_Consignes_. Dénombrez les lignes des données ci-dessous qui contiennent la chaîne « once », en tenant compte de la casse, et indiquez seulement ce nombre.

_Données sources_.

------------------------------------------------------------

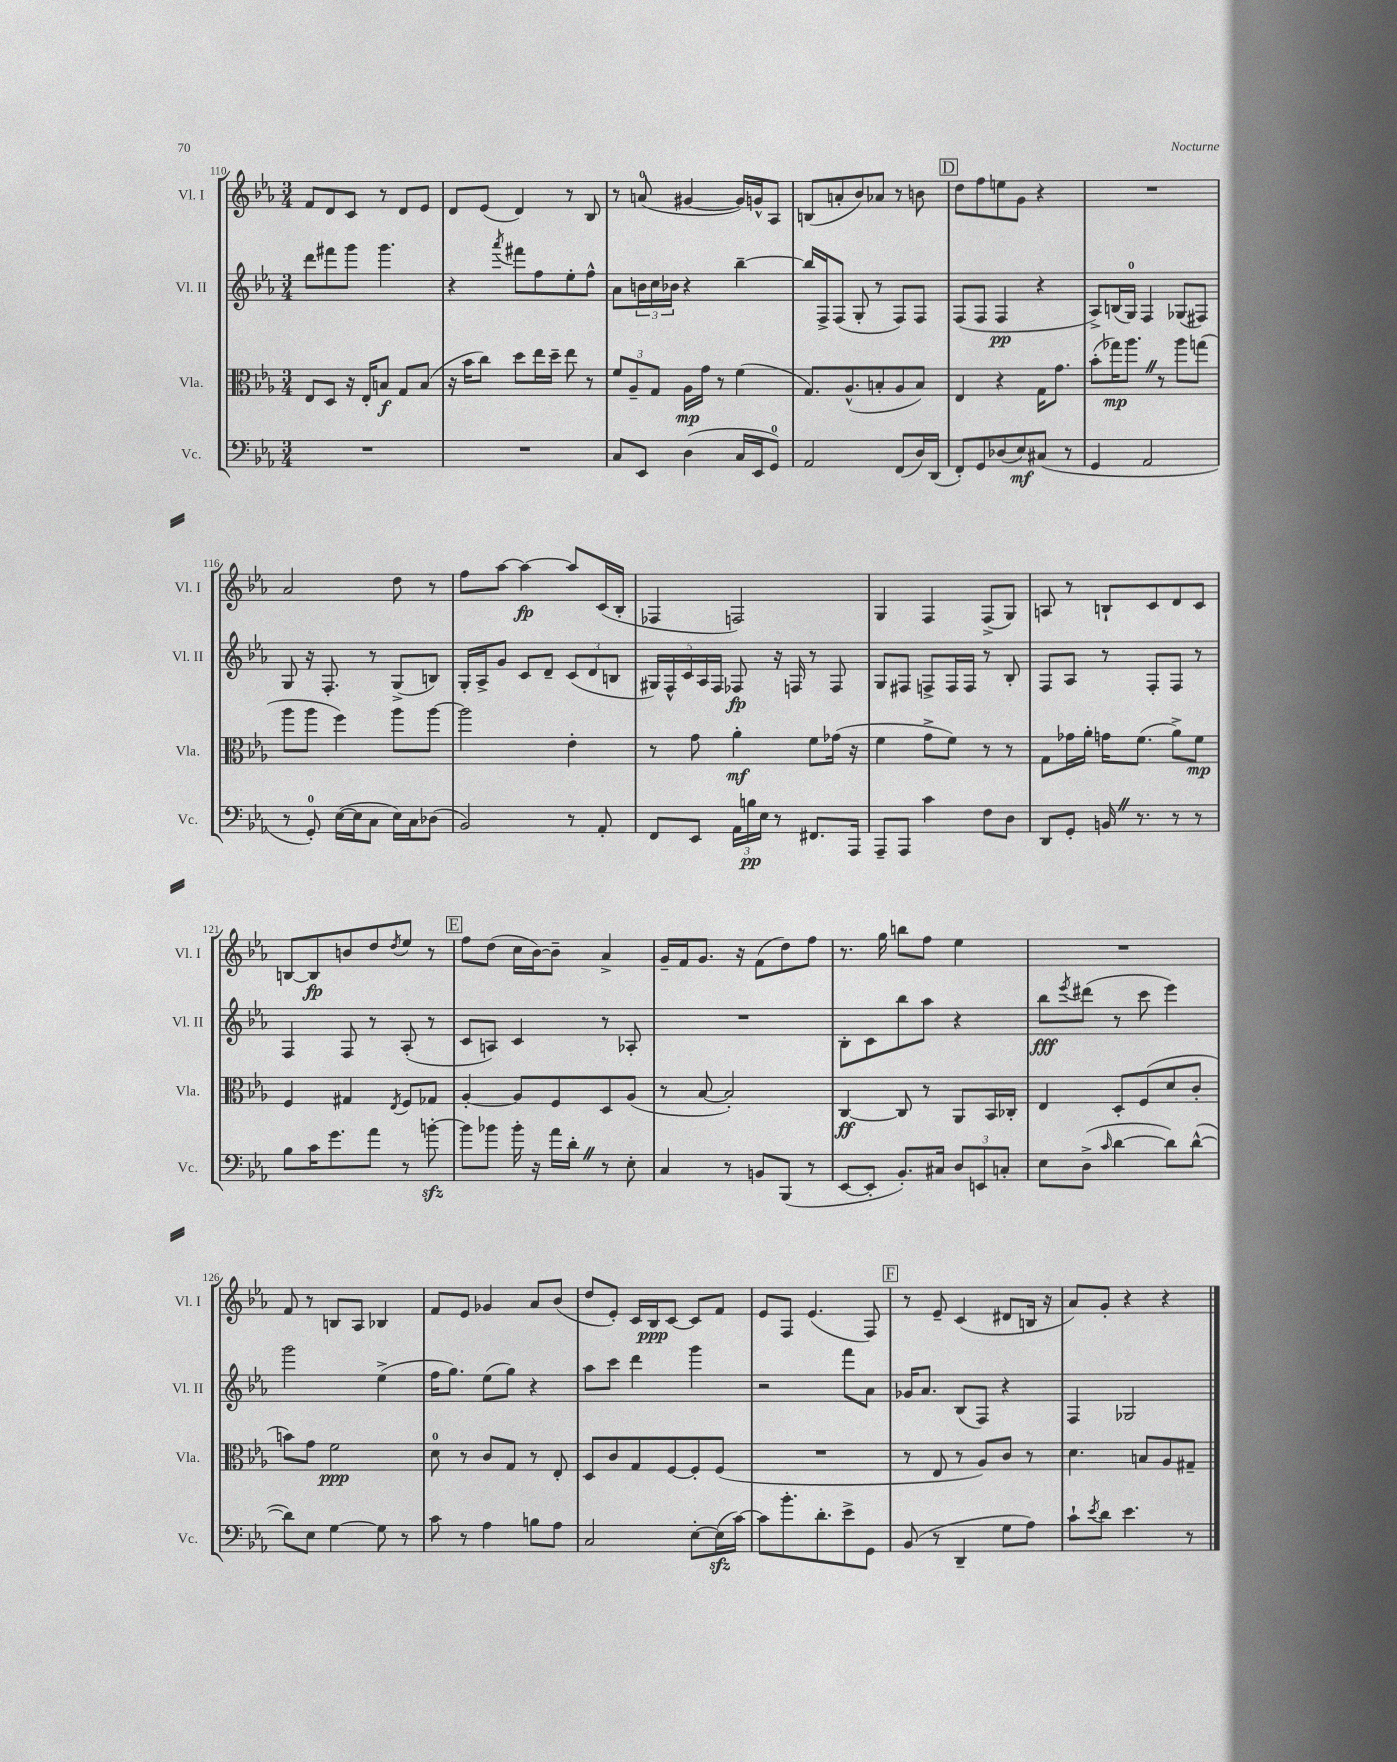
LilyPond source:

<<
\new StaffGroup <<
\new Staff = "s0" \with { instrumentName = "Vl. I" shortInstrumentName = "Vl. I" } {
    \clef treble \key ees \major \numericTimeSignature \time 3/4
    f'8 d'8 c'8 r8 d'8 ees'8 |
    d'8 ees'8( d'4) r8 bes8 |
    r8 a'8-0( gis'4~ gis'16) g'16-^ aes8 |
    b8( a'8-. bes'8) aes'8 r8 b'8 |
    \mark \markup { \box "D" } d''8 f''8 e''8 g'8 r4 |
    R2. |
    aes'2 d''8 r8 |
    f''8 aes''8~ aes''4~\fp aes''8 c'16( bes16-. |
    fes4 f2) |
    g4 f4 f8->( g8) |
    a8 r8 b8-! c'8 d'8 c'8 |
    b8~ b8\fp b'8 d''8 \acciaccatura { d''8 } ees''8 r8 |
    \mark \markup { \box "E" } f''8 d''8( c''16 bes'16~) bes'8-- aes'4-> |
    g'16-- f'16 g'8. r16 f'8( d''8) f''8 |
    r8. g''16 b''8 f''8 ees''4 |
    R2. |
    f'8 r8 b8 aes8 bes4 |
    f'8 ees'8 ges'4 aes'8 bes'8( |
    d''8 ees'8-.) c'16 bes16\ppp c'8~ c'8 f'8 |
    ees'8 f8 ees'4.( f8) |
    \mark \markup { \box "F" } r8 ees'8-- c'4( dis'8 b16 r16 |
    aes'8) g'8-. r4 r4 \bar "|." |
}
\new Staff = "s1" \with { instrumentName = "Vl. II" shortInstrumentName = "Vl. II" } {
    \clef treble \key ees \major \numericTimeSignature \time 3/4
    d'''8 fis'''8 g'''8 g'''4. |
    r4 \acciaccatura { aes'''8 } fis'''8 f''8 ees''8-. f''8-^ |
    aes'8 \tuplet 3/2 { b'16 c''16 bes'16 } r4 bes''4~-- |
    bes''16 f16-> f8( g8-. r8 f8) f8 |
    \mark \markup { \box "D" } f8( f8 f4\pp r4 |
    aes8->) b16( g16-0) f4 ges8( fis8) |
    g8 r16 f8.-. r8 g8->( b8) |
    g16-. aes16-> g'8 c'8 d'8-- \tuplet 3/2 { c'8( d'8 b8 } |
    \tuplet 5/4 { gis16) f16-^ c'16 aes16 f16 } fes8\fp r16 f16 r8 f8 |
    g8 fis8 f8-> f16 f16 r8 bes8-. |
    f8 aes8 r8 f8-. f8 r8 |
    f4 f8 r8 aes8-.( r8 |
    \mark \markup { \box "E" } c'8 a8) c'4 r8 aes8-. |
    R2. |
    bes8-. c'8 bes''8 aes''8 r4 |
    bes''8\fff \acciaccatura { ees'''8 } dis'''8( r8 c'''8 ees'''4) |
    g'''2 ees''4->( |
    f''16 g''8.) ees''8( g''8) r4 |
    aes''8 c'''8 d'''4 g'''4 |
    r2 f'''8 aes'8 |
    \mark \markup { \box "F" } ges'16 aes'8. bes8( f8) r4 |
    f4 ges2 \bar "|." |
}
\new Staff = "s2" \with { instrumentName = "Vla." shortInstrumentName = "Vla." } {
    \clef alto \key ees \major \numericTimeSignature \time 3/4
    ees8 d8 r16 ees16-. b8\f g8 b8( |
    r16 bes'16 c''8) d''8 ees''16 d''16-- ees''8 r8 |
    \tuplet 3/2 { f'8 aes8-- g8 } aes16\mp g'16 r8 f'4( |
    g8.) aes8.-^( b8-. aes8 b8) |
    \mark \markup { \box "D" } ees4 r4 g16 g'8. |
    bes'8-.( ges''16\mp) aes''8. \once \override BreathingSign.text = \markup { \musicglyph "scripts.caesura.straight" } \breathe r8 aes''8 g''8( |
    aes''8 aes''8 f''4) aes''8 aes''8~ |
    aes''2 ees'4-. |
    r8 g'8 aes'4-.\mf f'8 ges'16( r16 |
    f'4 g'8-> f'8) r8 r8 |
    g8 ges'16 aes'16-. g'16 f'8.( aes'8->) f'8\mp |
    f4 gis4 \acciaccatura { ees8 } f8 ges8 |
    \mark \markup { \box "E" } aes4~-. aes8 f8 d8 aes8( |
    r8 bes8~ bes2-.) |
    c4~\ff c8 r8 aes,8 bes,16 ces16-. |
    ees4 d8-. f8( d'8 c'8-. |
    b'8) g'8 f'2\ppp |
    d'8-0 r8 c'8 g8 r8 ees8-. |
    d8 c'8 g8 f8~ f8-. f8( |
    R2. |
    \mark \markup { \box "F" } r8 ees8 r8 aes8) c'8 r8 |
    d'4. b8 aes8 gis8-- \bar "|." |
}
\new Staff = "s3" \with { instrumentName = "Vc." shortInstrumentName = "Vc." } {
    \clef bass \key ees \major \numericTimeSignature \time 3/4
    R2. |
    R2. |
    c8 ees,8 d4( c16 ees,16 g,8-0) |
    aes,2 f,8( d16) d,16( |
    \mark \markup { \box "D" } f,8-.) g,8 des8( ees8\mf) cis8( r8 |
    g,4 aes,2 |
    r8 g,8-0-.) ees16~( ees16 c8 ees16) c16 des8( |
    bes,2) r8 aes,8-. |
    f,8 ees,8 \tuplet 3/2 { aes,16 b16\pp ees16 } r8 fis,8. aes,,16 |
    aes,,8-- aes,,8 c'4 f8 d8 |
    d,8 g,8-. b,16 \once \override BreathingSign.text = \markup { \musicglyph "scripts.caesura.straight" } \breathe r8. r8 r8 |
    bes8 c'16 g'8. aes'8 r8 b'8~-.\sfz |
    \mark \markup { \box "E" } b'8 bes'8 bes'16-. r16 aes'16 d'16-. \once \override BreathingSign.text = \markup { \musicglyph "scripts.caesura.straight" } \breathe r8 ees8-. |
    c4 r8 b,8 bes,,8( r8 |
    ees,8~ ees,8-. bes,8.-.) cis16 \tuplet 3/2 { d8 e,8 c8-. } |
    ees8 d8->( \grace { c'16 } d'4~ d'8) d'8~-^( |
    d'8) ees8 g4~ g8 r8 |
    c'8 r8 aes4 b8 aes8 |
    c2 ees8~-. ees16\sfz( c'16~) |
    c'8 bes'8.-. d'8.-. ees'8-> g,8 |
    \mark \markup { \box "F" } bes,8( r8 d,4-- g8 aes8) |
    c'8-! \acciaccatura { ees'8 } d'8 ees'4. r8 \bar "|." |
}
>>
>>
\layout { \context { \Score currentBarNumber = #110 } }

------------------------------------------------------------

_Corrigé_. 3